* Exercise aim
What you produce should be an exact transcription of the data, minus any pictures.

........

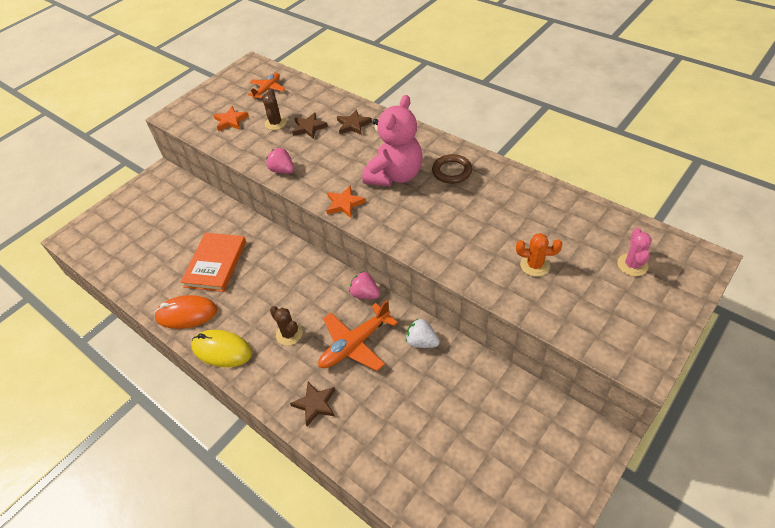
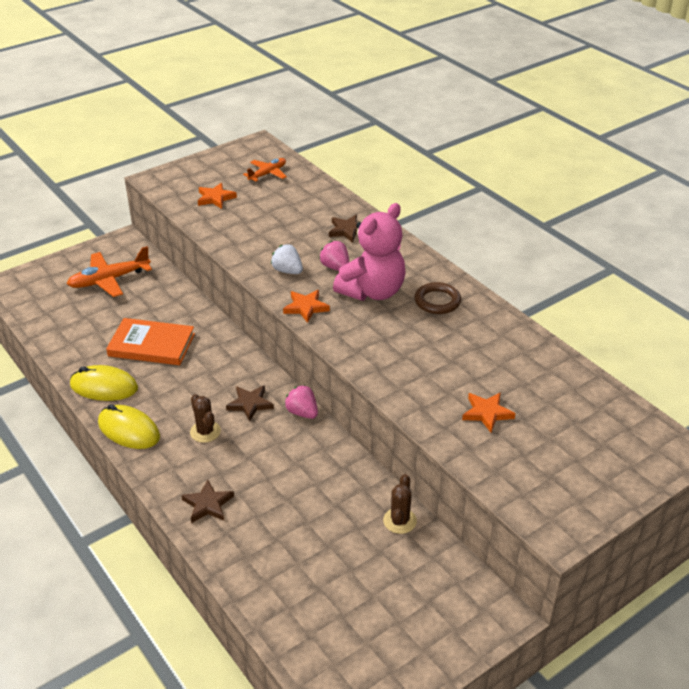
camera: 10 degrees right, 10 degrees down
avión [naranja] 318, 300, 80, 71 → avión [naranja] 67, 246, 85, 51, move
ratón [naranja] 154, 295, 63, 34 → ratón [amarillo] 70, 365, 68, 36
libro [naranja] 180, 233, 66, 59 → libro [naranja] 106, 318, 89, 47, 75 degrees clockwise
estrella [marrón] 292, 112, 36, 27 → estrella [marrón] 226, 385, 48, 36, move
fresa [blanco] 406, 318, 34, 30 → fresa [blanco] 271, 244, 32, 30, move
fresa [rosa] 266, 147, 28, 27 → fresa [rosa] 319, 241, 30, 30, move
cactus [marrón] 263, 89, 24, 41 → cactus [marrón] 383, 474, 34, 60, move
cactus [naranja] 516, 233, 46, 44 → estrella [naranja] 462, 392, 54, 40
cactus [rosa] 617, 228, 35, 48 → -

........

* Answer area
camera: 10 degrees right, 10 degrees down
avión [naranja] 318, 300, 80, 71 → avión [naranja] 67, 246, 85, 51, move
ratón [naranja] 154, 295, 63, 34 → ratón [amarillo] 70, 365, 68, 36
libro [naranja] 180, 233, 66, 59 → libro [naranja] 106, 318, 89, 47, 75 degrees clockwise
estrella [marrón] 292, 112, 36, 27 → estrella [marrón] 226, 385, 48, 36, move
fresa [blanco] 406, 318, 34, 30 → fresa [blanco] 271, 244, 32, 30, move
fresa [rosa] 266, 147, 28, 27 → fresa [rosa] 319, 241, 30, 30, move
cactus [marrón] 263, 89, 24, 41 → cactus [marrón] 383, 474, 34, 60, move
cactus [naranja] 516, 233, 46, 44 → estrella [naranja] 462, 392, 54, 40
cactus [rosa] 617, 228, 35, 48 → -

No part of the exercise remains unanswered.